WHAT YOU WILL DO: Please print the whole listing again, exactly as shown.

TASK INPUTS:

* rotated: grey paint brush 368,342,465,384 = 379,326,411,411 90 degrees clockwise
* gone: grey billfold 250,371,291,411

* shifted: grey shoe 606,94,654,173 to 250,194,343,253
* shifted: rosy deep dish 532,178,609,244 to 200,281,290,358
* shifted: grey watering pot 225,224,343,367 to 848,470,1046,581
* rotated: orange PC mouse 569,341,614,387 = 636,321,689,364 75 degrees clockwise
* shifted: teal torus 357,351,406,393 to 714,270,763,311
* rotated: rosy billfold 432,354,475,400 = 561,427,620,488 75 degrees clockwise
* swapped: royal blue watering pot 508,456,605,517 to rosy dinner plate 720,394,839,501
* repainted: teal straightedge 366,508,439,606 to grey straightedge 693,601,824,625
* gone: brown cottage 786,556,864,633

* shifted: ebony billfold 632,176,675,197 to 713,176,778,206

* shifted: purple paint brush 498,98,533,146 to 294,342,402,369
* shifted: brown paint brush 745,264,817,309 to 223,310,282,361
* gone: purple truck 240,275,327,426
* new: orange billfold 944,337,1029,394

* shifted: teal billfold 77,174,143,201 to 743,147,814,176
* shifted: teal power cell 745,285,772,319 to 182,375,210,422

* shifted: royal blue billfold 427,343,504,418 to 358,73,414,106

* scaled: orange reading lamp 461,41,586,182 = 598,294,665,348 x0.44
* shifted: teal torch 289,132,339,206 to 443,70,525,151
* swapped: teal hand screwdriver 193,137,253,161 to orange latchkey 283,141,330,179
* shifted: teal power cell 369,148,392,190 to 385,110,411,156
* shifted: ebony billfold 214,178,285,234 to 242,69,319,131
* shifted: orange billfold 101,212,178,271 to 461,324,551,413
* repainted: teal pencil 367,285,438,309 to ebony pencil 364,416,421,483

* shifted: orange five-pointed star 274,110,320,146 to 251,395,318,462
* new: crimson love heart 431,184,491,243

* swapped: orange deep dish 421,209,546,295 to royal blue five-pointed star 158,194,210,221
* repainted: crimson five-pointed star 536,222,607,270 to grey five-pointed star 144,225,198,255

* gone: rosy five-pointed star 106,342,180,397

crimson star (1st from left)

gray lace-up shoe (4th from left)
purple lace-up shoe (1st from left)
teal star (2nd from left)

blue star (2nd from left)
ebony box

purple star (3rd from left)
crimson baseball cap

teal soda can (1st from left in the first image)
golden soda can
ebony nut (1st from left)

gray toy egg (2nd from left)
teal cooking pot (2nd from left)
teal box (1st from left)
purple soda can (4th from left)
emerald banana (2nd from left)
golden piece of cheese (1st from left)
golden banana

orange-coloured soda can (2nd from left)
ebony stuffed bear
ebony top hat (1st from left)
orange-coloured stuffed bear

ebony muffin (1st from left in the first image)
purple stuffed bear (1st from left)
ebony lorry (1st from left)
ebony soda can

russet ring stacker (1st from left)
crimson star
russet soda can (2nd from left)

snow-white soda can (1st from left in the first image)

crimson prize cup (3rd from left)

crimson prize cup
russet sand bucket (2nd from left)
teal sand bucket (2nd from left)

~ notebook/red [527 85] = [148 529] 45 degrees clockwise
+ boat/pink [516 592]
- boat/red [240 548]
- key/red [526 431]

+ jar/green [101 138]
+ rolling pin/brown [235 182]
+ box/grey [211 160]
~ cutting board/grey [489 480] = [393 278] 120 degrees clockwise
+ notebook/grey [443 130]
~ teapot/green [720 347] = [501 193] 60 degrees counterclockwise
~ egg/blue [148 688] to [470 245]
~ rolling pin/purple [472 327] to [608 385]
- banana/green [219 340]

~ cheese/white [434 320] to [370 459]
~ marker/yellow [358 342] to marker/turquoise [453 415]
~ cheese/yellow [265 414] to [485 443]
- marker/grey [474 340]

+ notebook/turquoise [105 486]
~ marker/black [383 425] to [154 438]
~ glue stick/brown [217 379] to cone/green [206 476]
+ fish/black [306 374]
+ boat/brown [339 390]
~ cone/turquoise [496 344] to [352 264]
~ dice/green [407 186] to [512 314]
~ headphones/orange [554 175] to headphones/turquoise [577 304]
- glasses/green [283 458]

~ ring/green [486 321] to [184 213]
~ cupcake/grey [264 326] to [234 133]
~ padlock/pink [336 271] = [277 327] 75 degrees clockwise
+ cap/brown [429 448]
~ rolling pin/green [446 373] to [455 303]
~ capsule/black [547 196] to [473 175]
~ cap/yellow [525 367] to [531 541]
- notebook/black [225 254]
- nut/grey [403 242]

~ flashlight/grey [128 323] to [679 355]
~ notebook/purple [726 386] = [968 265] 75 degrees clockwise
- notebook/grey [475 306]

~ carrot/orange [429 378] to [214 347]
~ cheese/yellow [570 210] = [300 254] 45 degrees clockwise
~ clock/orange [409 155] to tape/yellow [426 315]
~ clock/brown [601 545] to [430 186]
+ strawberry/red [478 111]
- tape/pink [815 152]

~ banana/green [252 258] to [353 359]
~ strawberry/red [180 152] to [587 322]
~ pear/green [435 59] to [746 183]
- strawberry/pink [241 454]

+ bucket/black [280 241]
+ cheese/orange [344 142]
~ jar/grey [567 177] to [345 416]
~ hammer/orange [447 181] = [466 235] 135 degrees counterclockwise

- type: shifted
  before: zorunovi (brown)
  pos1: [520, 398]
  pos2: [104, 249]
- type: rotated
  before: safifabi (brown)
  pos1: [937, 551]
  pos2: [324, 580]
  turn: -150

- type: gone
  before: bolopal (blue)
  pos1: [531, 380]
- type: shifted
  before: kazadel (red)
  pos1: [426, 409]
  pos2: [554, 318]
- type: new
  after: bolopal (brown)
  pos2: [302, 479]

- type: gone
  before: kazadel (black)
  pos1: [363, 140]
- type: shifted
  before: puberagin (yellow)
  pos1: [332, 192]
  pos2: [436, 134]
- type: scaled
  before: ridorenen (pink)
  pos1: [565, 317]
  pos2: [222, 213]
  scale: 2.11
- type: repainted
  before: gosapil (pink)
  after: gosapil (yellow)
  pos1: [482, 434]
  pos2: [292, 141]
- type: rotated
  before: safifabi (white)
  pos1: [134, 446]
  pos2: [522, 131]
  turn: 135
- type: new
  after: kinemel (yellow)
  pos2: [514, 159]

RESULT BELOW:
* rotated: grey paint brush 368,342,465,384 = 379,326,411,411 90 degrees clockwise
* gone: grey billfold 250,371,291,411

* shifted: grey shoe 606,94,654,173 to 250,194,343,253
* shifted: rosy deep dish 532,178,609,244 to 200,281,290,358
* shifted: grey watering pot 225,224,343,367 to 848,470,1046,581
* rotated: orange PC mouse 569,341,614,387 = 636,321,689,364 75 degrees clockwise
* shifted: teal torus 357,351,406,393 to 714,270,763,311
* rotated: rosy billfold 432,354,475,400 = 561,427,620,488 75 degrees clockwise
* swapped: royal blue watering pot 508,456,605,517 to rosy dinner plate 720,394,839,501
* repainted: teal straightedge 366,508,439,606 to grey straightedge 693,601,824,625
* gone: brown cottage 786,556,864,633

* shifted: ebony billfold 632,176,675,197 to 713,176,778,206

* shifted: purple paint brush 498,98,533,146 to 294,342,402,369
* shifted: brown paint brush 745,264,817,309 to 223,310,282,361
* gone: purple truck 240,275,327,426
* new: orange billfold 944,337,1029,394

* shifted: teal billfold 77,174,143,201 to 743,147,814,176
* shifted: teal power cell 745,285,772,319 to 182,375,210,422

* shifted: royal blue billfold 427,343,504,418 to 358,73,414,106

* scaled: orange reading lamp 461,41,586,182 = 598,294,665,348 x0.44
* shifted: teal torch 289,132,339,206 to 443,70,525,151
* swapped: teal hand screwdriver 193,137,253,161 to orange latchkey 283,141,330,179
* shifted: teal power cell 369,148,392,190 to 385,110,411,156
* shifted: ebony billfold 214,178,285,234 to 242,69,319,131
* shifted: orange billfold 101,212,178,271 to 461,324,551,413
* repainted: teal pencil 367,285,438,309 to ebony pencil 364,416,421,483

* shifted: orange five-pointed star 274,110,320,146 to 251,395,318,462
* new: crimson love heart 431,184,491,243

* swapped: orange deep dish 421,209,546,295 to royal blue five-pointed star 158,194,210,221
* repainted: crimson five-pointed star 536,222,607,270 to grey five-pointed star 144,225,198,255

* gone: rosy five-pointed star 106,342,180,397

crimson star (1st from left)

gray lace-up shoe (4th from left)
purple lace-up shoe (1st from left)
teal star (2nd from left)

blue star (2nd from left)
ebony box

purple star (3rd from left)
crimson baseball cap

teal soda can (1st from left in the first image)
golden soda can
ebony nut (1st from left)

gray toy egg (2nd from left)
teal cooking pot (2nd from left)
teal box (1st from left)
purple soda can (4th from left)
emerald banana (2nd from left)
golden piece of cheese (1st from left)
golden banana

orange-coloured soda can (2nd from left)
ebony stuffed bear
ebony top hat (1st from left)
orange-coloured stuffed bear

ebony muffin (1st from left in the first image)
purple stuffed bear (1st from left)
ebony lorry (1st from left)
ebony soda can

russet ring stacker (1st from left)
crimson star
russet soda can (2nd from left)

snow-white soda can (1st from left in the first image)

crimson prize cup (3rd from left)

crimson prize cup
russet sand bucket (2nd from left)
teal sand bucket (2nd from left)

~ notebook/red [527 85] = [148 529] 45 degrees clockwise
+ boat/pink [516 592]
- boat/red [240 548]
- key/red [526 431]

+ jar/green [101 138]
+ rolling pin/brown [235 182]
+ box/grey [211 160]
~ cutting board/grey [489 480] = [393 278] 120 degrees clockwise
+ notebook/grey [443 130]
~ teapot/green [720 347] = [501 193] 60 degrees counterclockwise
~ egg/blue [148 688] to [470 245]
~ rolling pin/purple [472 327] to [608 385]
- banana/green [219 340]

~ cheese/white [434 320] to [370 459]
~ marker/yellow [358 342] to marker/turquoise [453 415]
~ cheese/yellow [265 414] to [485 443]
- marker/grey [474 340]

+ notebook/turquoise [105 486]
~ marker/black [383 425] to [154 438]
~ glue stick/brown [217 379] to cone/green [206 476]
+ fish/black [306 374]
+ boat/brown [339 390]
~ cone/turquoise [496 344] to [352 264]
~ dice/green [407 186] to [512 314]
~ headphones/orange [554 175] to headphones/turquoise [577 304]
- glasses/green [283 458]

~ ring/green [486 321] to [184 213]
~ cupcake/grey [264 326] to [234 133]
~ padlock/pink [336 271] = [277 327] 75 degrees clockwise
+ cap/brown [429 448]
~ rolling pin/green [446 373] to [455 303]
~ capsule/black [547 196] to [473 175]
~ cap/yellow [525 367] to [531 541]
- notebook/black [225 254]
- nut/grey [403 242]

~ flashlight/grey [128 323] to [679 355]
~ notebook/purple [726 386] = [968 265] 75 degrees clockwise
- notebook/grey [475 306]

~ carrot/orange [429 378] to [214 347]
~ cheese/yellow [570 210] = [300 254] 45 degrees clockwise
~ clock/orange [409 155] to tape/yellow [426 315]
~ clock/brown [601 545] to [430 186]
+ strawberry/red [478 111]
- tape/pink [815 152]

~ banana/green [252 258] to [353 359]
~ strawberry/red [180 152] to [587 322]
~ pear/green [435 59] to [746 183]
- strawberry/pink [241 454]

+ bucket/black [280 241]
+ cheese/orange [344 142]
~ jar/grey [567 177] to [345 416]
~ hammer/orange [447 181] = [466 235] 135 degrees counterclockwise

- type: shifted
  before: zorunovi (brown)
  pos1: [520, 398]
  pos2: [104, 249]
- type: rotated
  before: safifabi (brown)
  pos1: [937, 551]
  pos2: [324, 580]
  turn: -150

- type: gone
  before: bolopal (blue)
  pos1: [531, 380]
- type: shifted
  before: kazadel (red)
  pos1: [426, 409]
  pos2: [554, 318]
- type: new
  after: bolopal (brown)
  pos2: [302, 479]

- type: gone
  before: kazadel (black)
  pos1: [363, 140]
- type: shifted
  before: puberagin (yellow)
  pos1: [332, 192]
  pos2: [436, 134]
- type: scaled
  before: ridorenen (pink)
  pos1: [565, 317]
  pos2: [222, 213]
  scale: 2.11
- type: repainted
  before: gosapil (pink)
  after: gosapil (yellow)
  pos1: [482, 434]
  pos2: [292, 141]
- type: rotated
  before: safifabi (white)
  pos1: [134, 446]
  pos2: [522, 131]
  turn: 135
- type: new
  after: kinemel (yellow)
  pos2: [514, 159]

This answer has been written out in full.